▶ [YOUR ASSIGNMENT]: The answer must be a single number: how many lines in the entries hold the string "grey".

[Collection entries]
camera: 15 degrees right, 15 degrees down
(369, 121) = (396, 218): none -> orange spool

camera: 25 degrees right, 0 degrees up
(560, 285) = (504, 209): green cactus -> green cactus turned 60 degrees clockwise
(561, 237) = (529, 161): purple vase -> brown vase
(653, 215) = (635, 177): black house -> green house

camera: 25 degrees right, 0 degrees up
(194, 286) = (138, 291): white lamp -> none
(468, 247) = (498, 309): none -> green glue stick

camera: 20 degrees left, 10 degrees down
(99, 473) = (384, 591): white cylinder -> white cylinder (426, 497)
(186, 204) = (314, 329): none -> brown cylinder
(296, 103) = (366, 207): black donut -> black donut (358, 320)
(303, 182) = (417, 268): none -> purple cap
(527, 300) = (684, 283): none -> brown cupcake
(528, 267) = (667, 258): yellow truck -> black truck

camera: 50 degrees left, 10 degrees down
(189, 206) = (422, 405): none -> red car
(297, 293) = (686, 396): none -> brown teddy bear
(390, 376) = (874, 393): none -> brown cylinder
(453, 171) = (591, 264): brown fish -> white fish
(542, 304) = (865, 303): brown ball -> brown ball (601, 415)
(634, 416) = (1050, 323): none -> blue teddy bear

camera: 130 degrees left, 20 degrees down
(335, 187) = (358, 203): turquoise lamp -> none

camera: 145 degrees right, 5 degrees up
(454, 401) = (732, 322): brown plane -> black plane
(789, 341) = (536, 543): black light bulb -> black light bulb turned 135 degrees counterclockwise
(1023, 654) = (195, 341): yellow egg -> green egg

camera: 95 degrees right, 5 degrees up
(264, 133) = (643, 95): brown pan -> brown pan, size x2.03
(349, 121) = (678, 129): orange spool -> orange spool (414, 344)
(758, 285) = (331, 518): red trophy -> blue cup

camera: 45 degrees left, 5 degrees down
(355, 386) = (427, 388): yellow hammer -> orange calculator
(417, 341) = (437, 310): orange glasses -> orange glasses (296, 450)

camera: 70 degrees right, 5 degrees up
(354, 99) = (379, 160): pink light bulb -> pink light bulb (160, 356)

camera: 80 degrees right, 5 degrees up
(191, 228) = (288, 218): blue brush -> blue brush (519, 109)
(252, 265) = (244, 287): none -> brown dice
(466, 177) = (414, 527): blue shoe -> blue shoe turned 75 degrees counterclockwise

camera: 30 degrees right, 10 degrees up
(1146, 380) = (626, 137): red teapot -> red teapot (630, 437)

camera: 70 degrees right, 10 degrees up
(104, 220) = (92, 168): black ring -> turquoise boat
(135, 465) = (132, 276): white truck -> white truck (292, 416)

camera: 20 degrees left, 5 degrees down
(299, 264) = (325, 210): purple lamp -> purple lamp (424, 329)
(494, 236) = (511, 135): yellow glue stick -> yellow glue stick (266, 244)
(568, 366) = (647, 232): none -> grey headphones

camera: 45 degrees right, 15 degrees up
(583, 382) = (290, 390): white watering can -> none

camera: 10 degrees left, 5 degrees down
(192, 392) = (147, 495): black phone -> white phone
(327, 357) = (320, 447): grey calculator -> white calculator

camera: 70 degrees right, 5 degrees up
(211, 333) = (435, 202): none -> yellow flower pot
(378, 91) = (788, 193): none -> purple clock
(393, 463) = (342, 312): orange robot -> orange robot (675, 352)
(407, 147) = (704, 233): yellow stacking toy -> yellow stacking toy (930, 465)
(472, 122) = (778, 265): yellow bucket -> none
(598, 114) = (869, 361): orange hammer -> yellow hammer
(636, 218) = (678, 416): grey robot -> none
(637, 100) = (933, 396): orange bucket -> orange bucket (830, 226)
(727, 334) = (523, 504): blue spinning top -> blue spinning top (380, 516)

▶ [RESULT OF THIS TASK]: 3